• _Task statement_:
Print the records below exactly; all of them are needed.

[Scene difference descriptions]
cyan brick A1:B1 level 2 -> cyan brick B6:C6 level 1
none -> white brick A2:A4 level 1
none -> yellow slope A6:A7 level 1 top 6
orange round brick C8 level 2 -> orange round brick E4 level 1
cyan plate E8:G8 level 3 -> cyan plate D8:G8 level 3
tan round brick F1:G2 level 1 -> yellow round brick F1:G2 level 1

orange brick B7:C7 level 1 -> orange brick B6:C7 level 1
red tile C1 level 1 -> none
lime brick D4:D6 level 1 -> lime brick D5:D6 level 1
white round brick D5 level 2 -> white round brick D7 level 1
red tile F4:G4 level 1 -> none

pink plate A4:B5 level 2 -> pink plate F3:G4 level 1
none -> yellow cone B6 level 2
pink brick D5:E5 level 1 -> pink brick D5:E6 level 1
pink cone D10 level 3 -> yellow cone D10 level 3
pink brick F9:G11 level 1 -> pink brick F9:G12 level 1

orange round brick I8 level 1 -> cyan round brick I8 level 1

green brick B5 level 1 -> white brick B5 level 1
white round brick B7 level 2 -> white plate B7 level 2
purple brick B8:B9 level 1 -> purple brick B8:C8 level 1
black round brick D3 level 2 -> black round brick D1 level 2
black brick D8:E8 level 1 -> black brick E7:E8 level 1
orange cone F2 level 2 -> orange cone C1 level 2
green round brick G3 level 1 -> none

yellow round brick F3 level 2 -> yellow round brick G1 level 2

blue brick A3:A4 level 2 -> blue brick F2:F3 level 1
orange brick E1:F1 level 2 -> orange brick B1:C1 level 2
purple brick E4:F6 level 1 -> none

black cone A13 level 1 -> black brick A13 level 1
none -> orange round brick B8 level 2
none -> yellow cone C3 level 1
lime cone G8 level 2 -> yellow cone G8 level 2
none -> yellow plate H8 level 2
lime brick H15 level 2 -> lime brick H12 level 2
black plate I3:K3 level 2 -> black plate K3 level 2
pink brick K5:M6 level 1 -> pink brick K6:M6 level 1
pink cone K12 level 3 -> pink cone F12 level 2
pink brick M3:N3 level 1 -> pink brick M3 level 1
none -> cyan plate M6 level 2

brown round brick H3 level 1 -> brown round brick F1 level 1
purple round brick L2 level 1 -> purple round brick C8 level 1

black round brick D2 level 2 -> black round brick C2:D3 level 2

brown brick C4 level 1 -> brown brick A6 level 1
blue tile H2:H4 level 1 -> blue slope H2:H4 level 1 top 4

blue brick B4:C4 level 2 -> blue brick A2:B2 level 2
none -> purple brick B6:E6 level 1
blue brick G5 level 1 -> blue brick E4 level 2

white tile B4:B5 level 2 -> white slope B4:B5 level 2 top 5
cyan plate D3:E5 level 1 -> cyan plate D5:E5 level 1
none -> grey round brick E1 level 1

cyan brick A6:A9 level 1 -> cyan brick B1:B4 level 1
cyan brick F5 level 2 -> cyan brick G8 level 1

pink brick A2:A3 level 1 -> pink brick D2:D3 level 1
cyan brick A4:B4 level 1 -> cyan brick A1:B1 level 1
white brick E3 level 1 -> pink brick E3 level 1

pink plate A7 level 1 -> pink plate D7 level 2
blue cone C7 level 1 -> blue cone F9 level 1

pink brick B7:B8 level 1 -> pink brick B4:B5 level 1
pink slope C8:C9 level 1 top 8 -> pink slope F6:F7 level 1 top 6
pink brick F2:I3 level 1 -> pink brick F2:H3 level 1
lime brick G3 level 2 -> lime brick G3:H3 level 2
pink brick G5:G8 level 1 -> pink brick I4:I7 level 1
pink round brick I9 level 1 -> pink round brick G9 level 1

• _Exercise response_:
cyan brick A1:B1 level 2 -> cyan brick B6:C6 level 1
none -> white brick A2:A4 level 1
none -> yellow slope A6:A7 level 1 top 6
orange round brick C8 level 2 -> orange round brick E4 level 1
cyan plate E8:G8 level 3 -> cyan plate D8:G8 level 3
tan round brick F1:G2 level 1 -> yellow round brick F1:G2 level 1

orange brick B7:C7 level 1 -> orange brick B6:C7 level 1
red tile C1 level 1 -> none
lime brick D4:D6 level 1 -> lime brick D5:D6 level 1
white round brick D5 level 2 -> white round brick D7 level 1
red tile F4:G4 level 1 -> none

pink plate A4:B5 level 2 -> pink plate F3:G4 level 1
none -> yellow cone B6 level 2
pink brick D5:E5 level 1 -> pink brick D5:E6 level 1
pink cone D10 level 3 -> yellow cone D10 level 3
pink brick F9:G11 level 1 -> pink brick F9:G12 level 1

orange round brick I8 level 1 -> cyan round brick I8 level 1

green brick B5 level 1 -> white brick B5 level 1
white round brick B7 level 2 -> white plate B7 level 2
purple brick B8:B9 level 1 -> purple brick B8:C8 level 1
black round brick D3 level 2 -> black round brick D1 level 2
black brick D8:E8 level 1 -> black brick E7:E8 level 1
orange cone F2 level 2 -> orange cone C1 level 2
green round brick G3 level 1 -> none

yellow round brick F3 level 2 -> yellow round brick G1 level 2

blue brick A3:A4 level 2 -> blue brick F2:F3 level 1
orange brick E1:F1 level 2 -> orange brick B1:C1 level 2
purple brick E4:F6 level 1 -> none

black cone A13 level 1 -> black brick A13 level 1
none -> orange round brick B8 level 2
none -> yellow cone C3 level 1
lime cone G8 level 2 -> yellow cone G8 level 2
none -> yellow plate H8 level 2
lime brick H15 level 2 -> lime brick H12 level 2
black plate I3:K3 level 2 -> black plate K3 level 2
pink brick K5:M6 level 1 -> pink brick K6:M6 level 1
pink cone K12 level 3 -> pink cone F12 level 2
pink brick M3:N3 level 1 -> pink brick M3 level 1
none -> cyan plate M6 level 2

brown round brick H3 level 1 -> brown round brick F1 level 1
purple round brick L2 level 1 -> purple round brick C8 level 1

black round brick D2 level 2 -> black round brick C2:D3 level 2

brown brick C4 level 1 -> brown brick A6 level 1
blue tile H2:H4 level 1 -> blue slope H2:H4 level 1 top 4

blue brick B4:C4 level 2 -> blue brick A2:B2 level 2
none -> purple brick B6:E6 level 1
blue brick G5 level 1 -> blue brick E4 level 2

white tile B4:B5 level 2 -> white slope B4:B5 level 2 top 5
cyan plate D3:E5 level 1 -> cyan plate D5:E5 level 1
none -> grey round brick E1 level 1

cyan brick A6:A9 level 1 -> cyan brick B1:B4 level 1
cyan brick F5 level 2 -> cyan brick G8 level 1

pink brick A2:A3 level 1 -> pink brick D2:D3 level 1
cyan brick A4:B4 level 1 -> cyan brick A1:B1 level 1
white brick E3 level 1 -> pink brick E3 level 1

pink plate A7 level 1 -> pink plate D7 level 2
blue cone C7 level 1 -> blue cone F9 level 1

pink brick B7:B8 level 1 -> pink brick B4:B5 level 1
pink slope C8:C9 level 1 top 8 -> pink slope F6:F7 level 1 top 6
pink brick F2:I3 level 1 -> pink brick F2:H3 level 1
lime brick G3 level 2 -> lime brick G3:H3 level 2
pink brick G5:G8 level 1 -> pink brick I4:I7 level 1
pink round brick I9 level 1 -> pink round brick G9 level 1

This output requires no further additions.